In this exercise, return only the lines that run from the line with "R4: none -> 1k (J2/3, U1/FB)" to the end of the entries below, both included. Pictures are not copied.
═════ Source material ═════
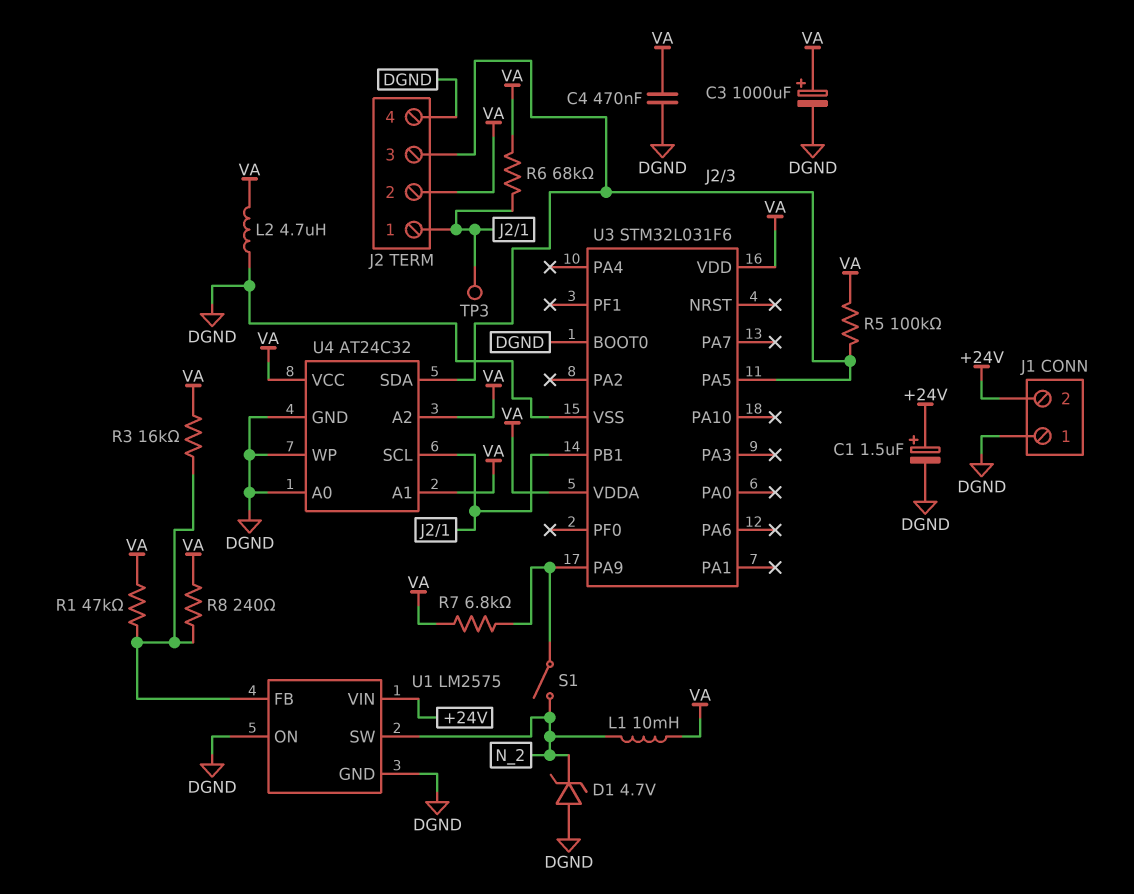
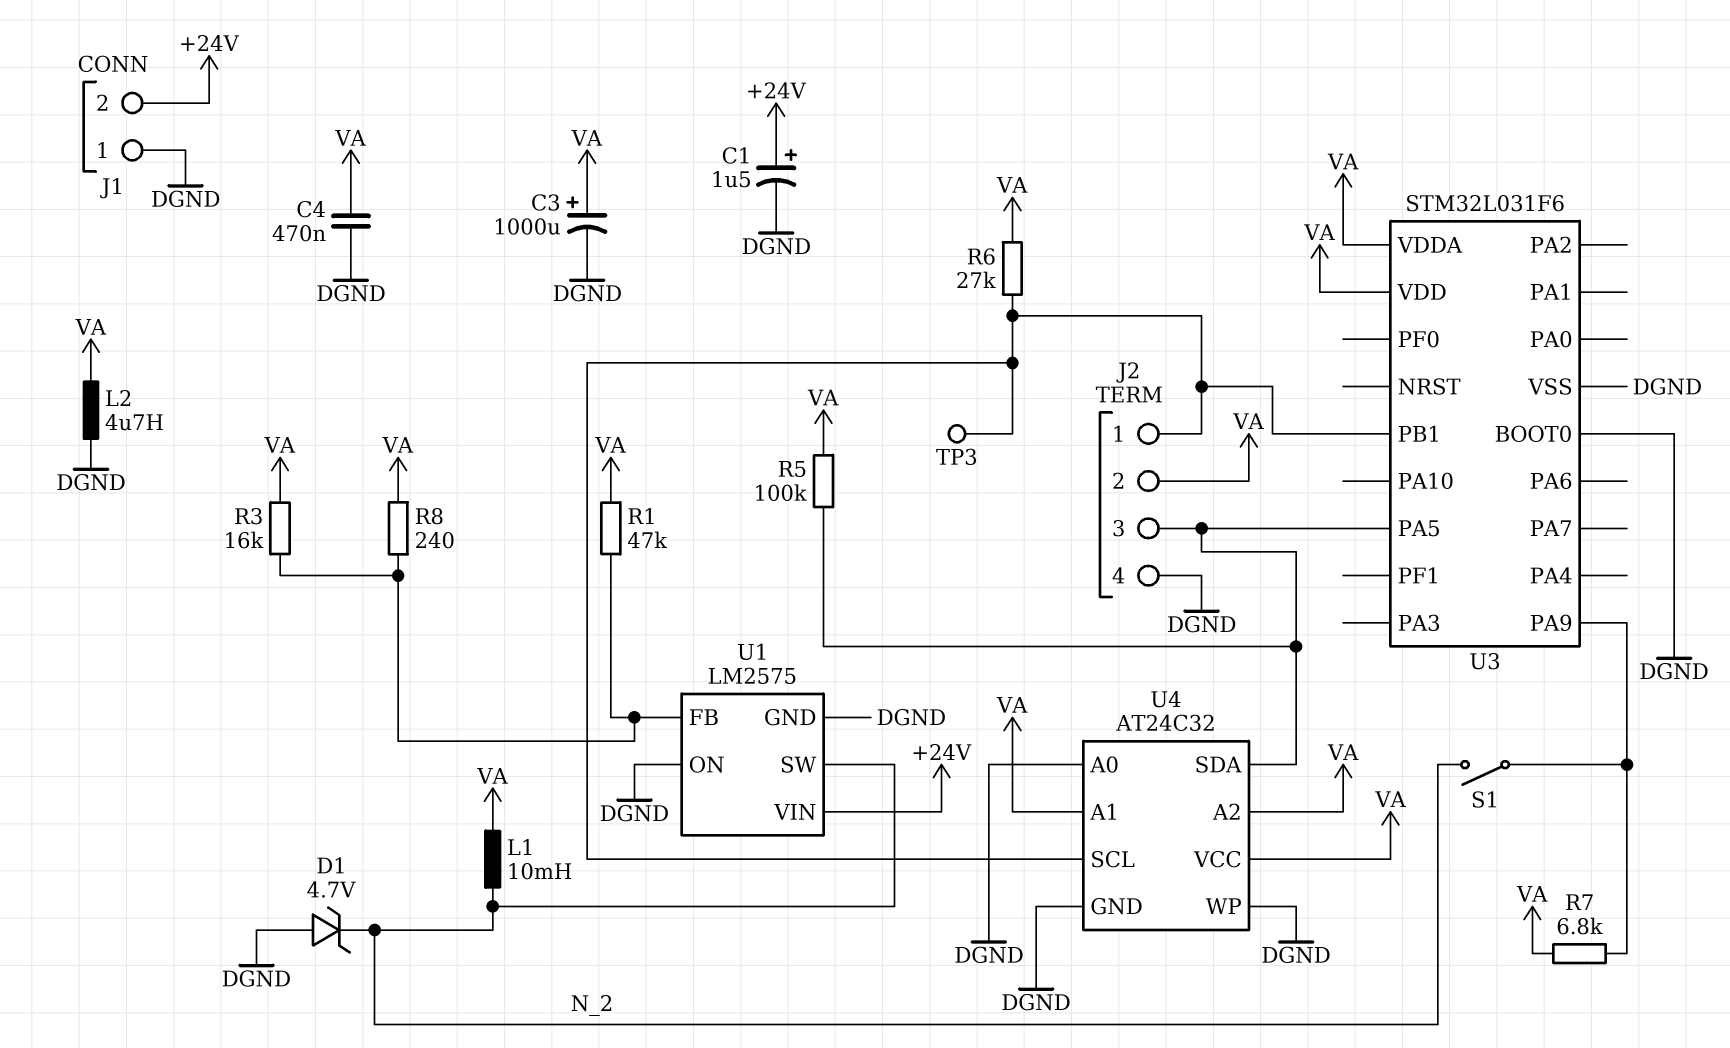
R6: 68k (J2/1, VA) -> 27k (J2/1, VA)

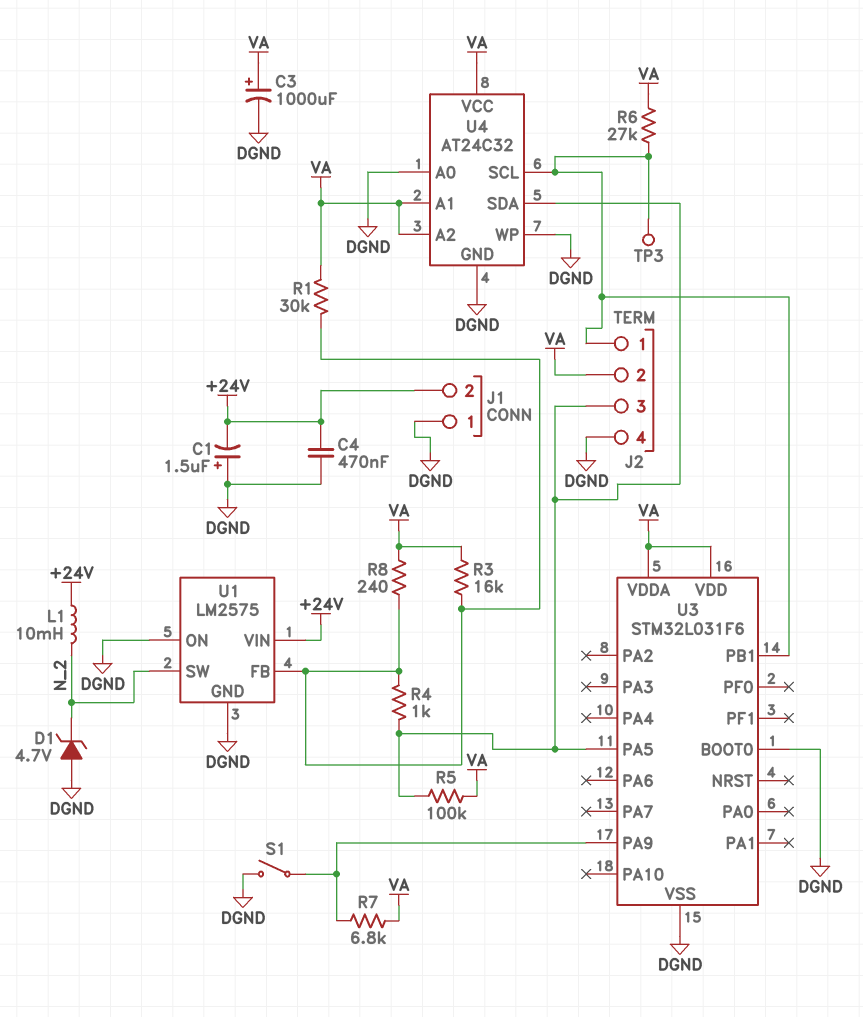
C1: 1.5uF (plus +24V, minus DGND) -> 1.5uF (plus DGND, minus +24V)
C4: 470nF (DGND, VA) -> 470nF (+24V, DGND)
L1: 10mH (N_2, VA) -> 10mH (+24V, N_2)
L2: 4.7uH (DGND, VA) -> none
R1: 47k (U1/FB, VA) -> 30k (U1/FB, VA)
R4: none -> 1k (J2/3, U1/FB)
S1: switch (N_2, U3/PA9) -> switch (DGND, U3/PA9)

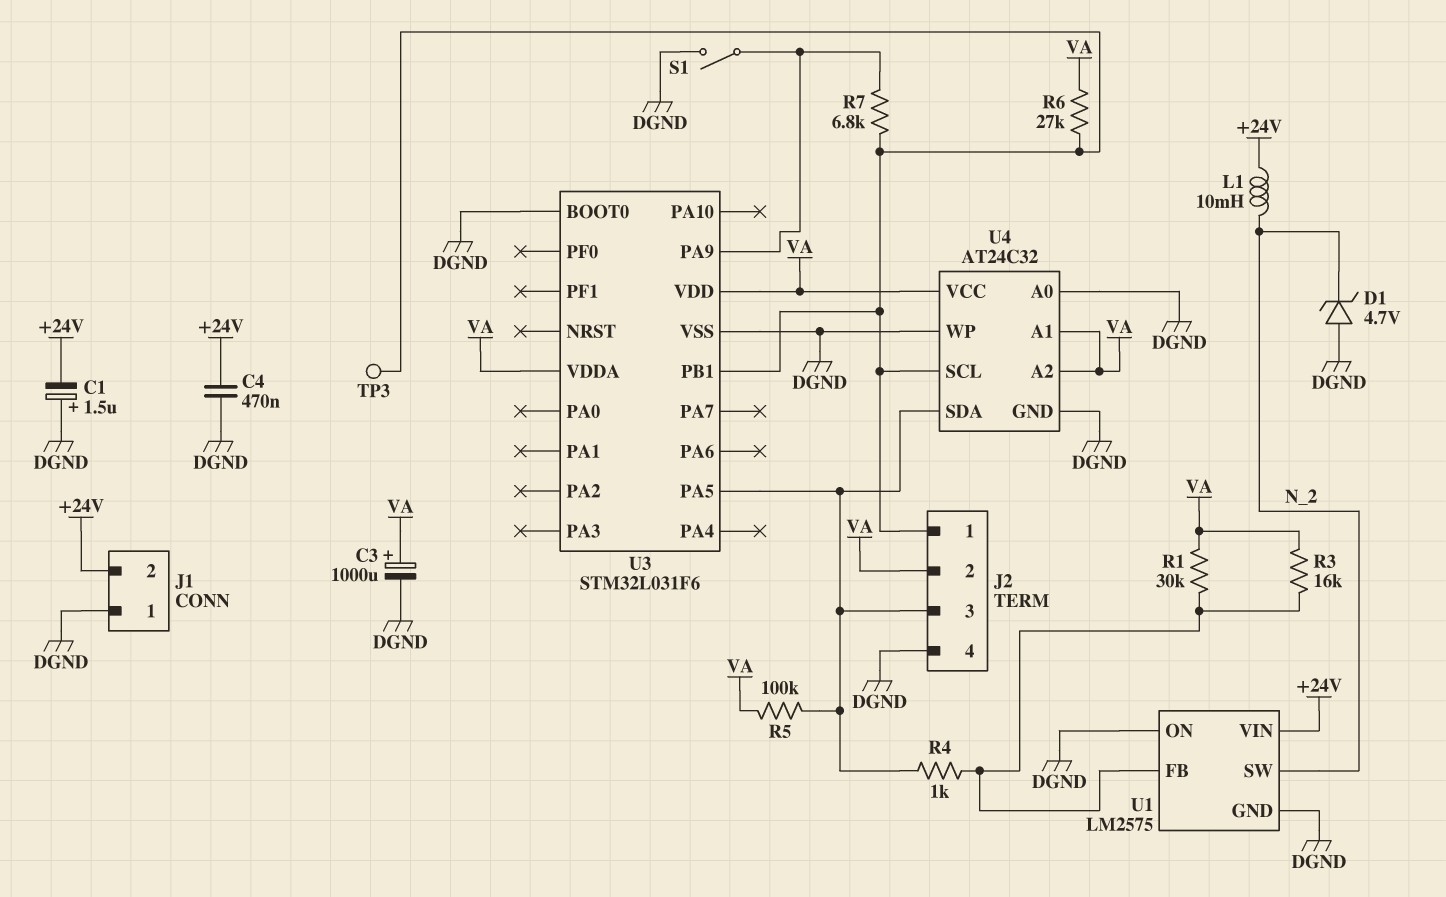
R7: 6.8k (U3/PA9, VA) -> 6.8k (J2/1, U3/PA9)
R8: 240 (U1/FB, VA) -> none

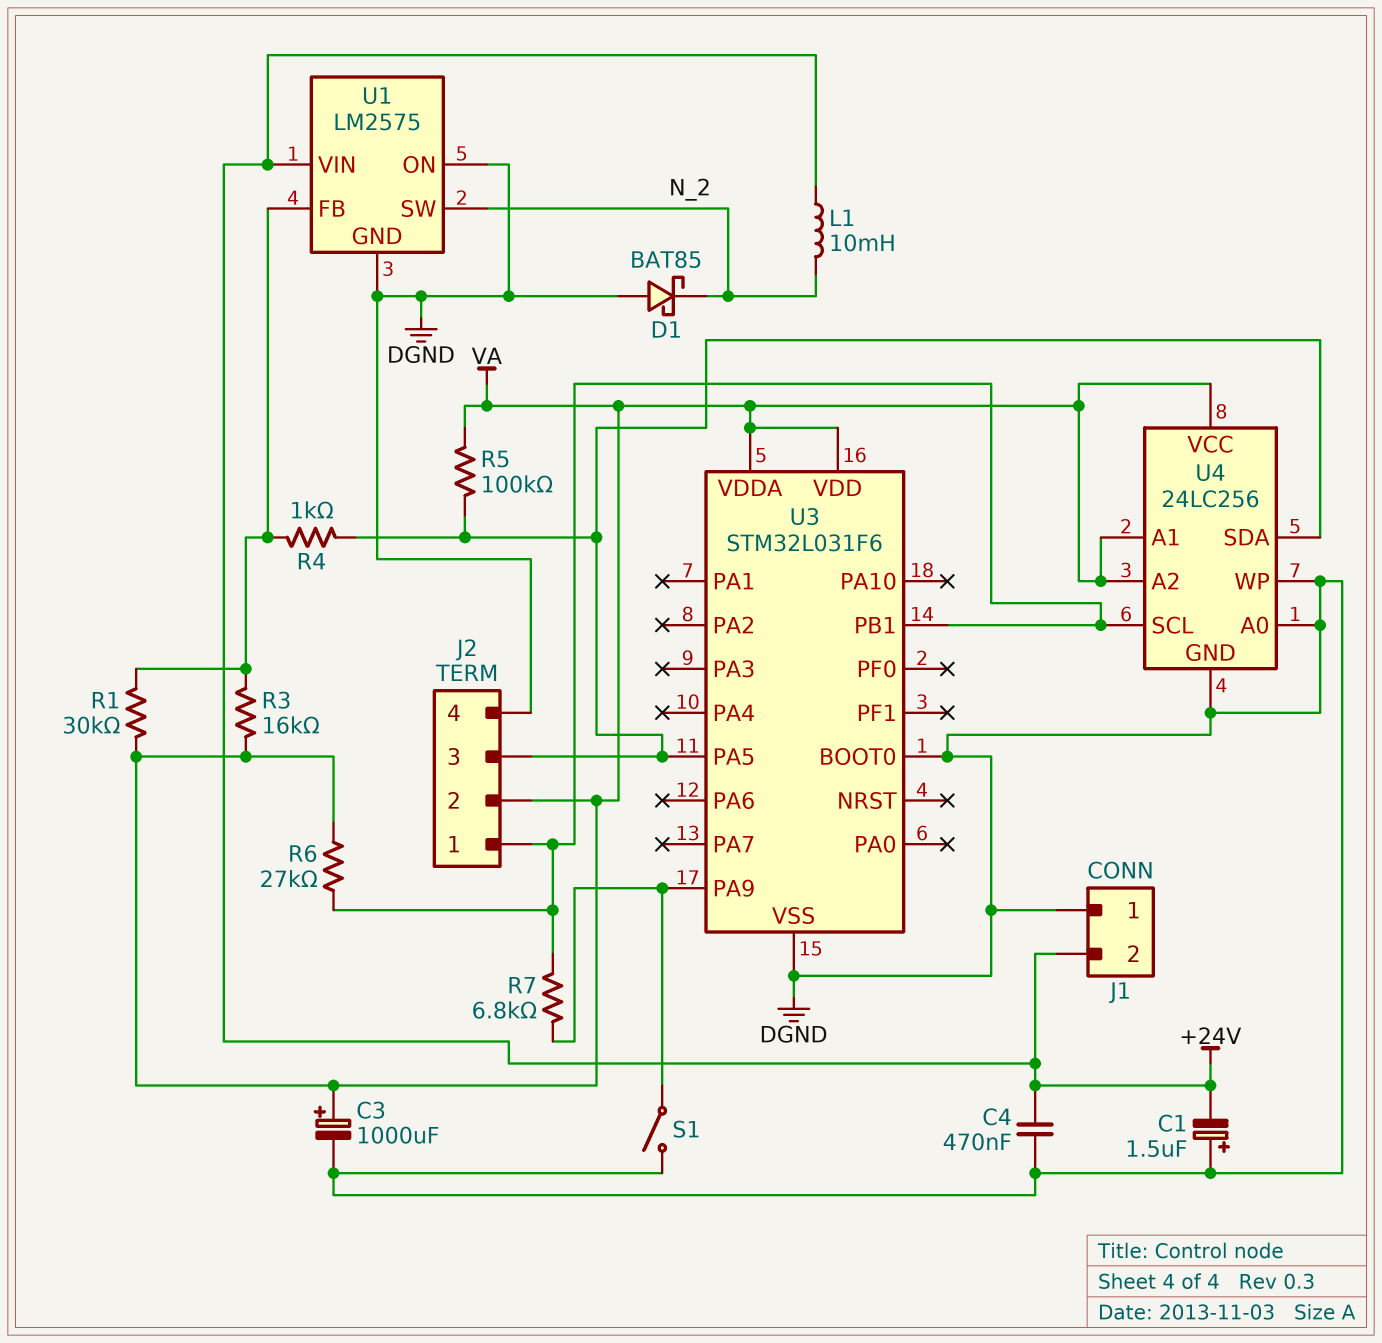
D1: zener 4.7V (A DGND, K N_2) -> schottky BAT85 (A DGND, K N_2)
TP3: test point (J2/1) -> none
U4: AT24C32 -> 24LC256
═════
### Completed exercise
R4: none -> 1k (J2/3, U1/FB)
S1: switch (N_2, U3/PA9) -> switch (DGND, U3/PA9)

R7: 6.8k (U3/PA9, VA) -> 6.8k (J2/1, U3/PA9)
R8: 240 (U1/FB, VA) -> none

D1: zener 4.7V (A DGND, K N_2) -> schottky BAT85 (A DGND, K N_2)
TP3: test point (J2/1) -> none
U4: AT24C32 -> 24LC256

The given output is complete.